### EXTRACTED RECORDS
+ + + +
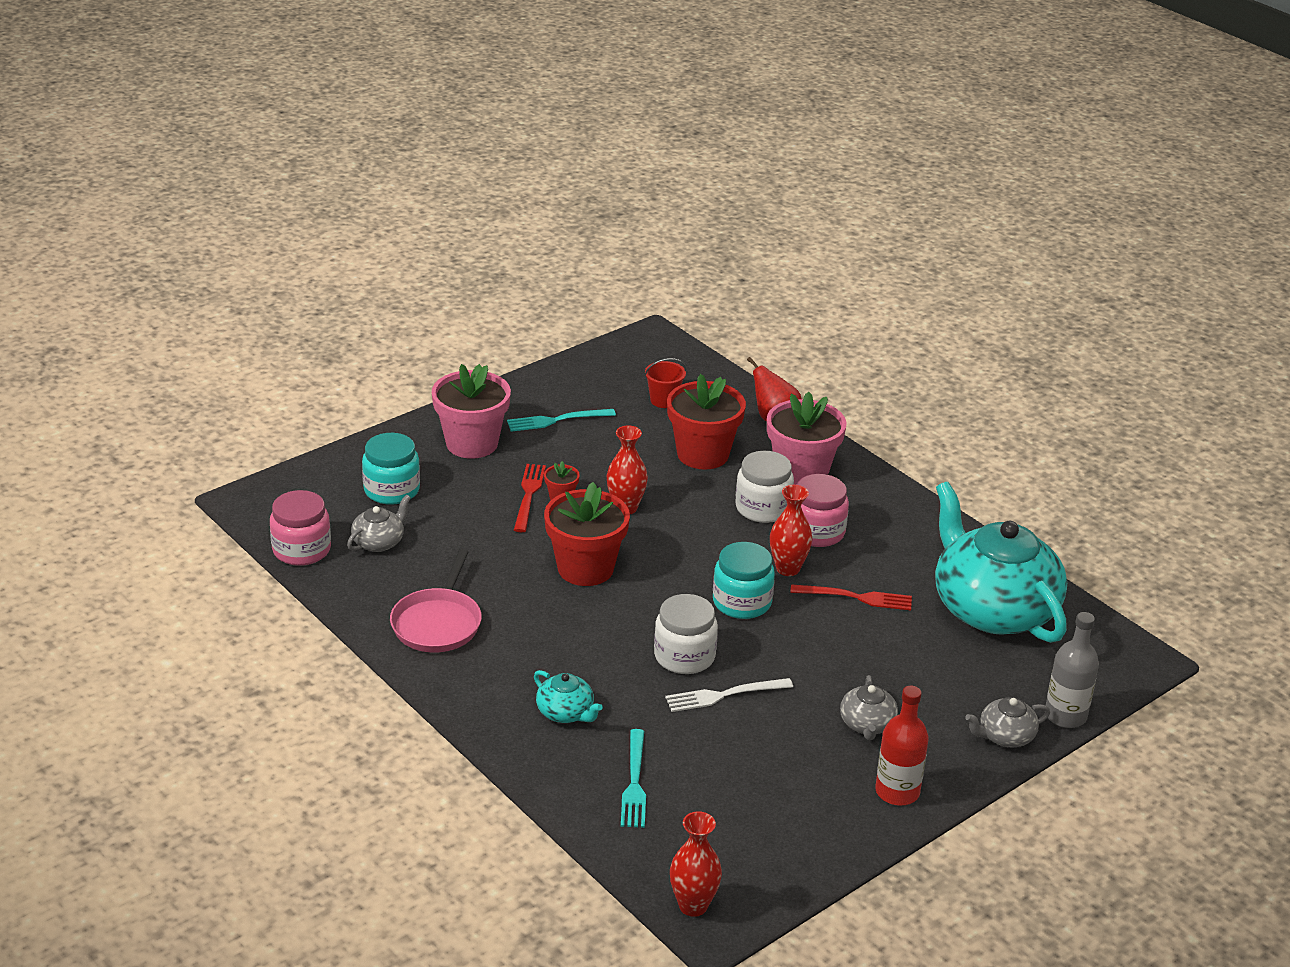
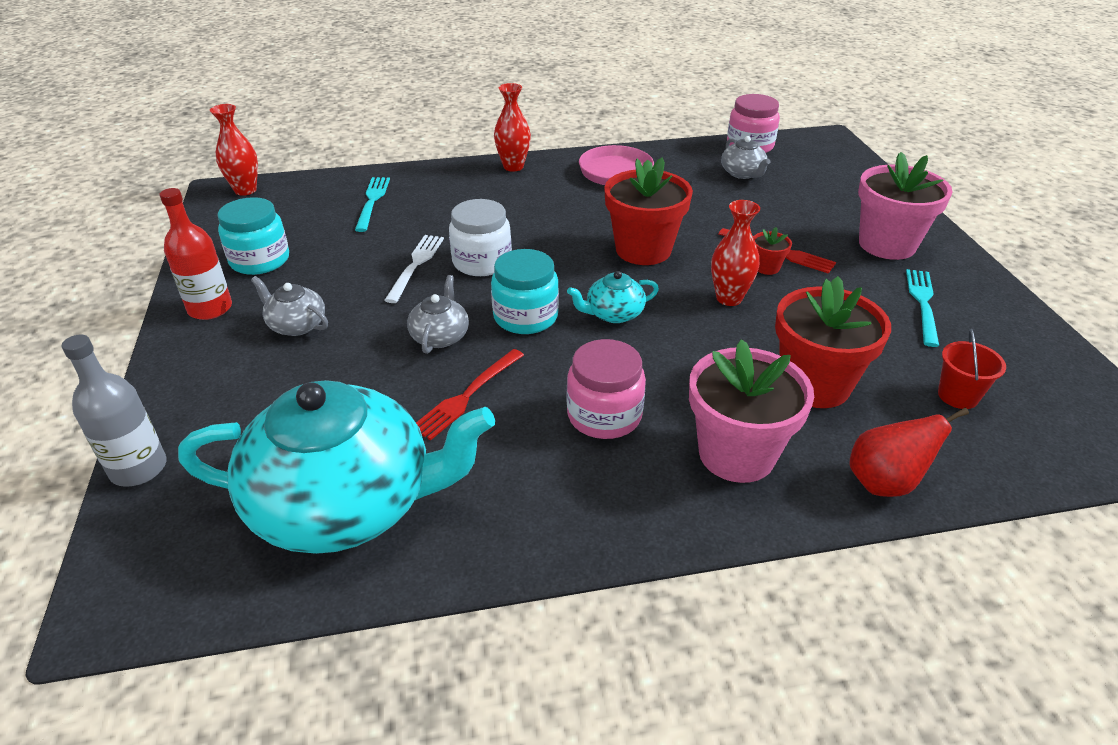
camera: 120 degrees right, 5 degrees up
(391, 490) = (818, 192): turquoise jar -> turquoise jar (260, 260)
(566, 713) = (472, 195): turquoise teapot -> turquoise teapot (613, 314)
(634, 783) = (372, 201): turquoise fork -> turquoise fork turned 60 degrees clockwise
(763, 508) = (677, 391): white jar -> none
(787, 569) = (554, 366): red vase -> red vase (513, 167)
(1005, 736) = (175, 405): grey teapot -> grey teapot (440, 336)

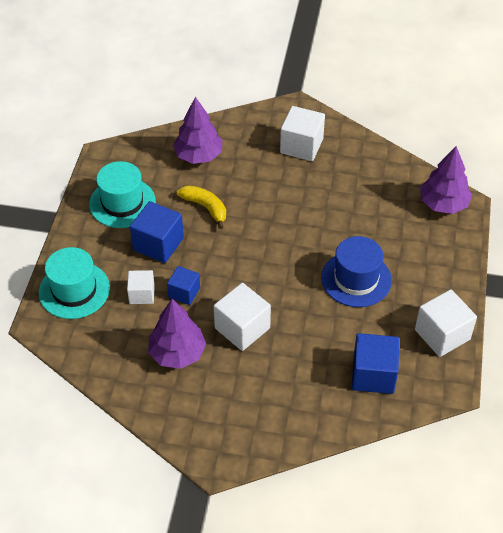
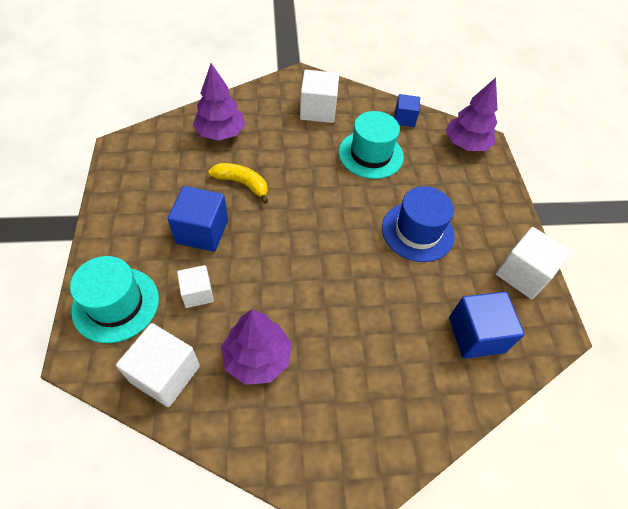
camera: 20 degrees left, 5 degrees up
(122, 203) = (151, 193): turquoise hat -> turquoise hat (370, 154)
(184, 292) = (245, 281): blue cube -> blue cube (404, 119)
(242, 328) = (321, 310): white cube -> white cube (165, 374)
+ + + +
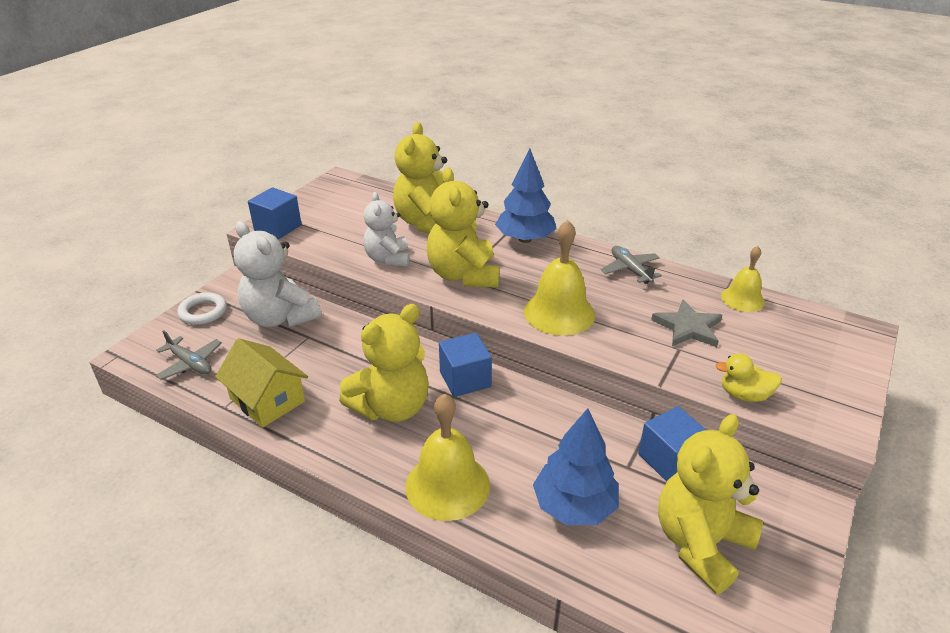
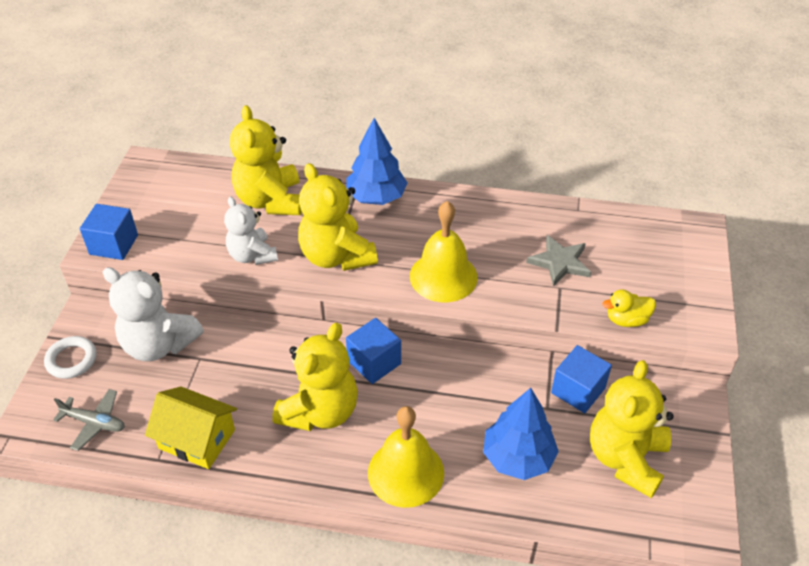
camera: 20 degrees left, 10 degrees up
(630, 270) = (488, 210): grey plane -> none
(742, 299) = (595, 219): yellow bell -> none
+ + + +
### TASK REQUIREMENTS
When a line contains the string "turquoise", copy it from the records.

### REPLY
(391, 490) = (818, 192): turquoise jar -> turquoise jar (260, 260)
(566, 713) = (472, 195): turquoise teapot -> turquoise teapot (613, 314)
(634, 783) = (372, 201): turquoise fork -> turquoise fork turned 60 degrees clockwise
(122, 203) = (151, 193): turquoise hat -> turquoise hat (370, 154)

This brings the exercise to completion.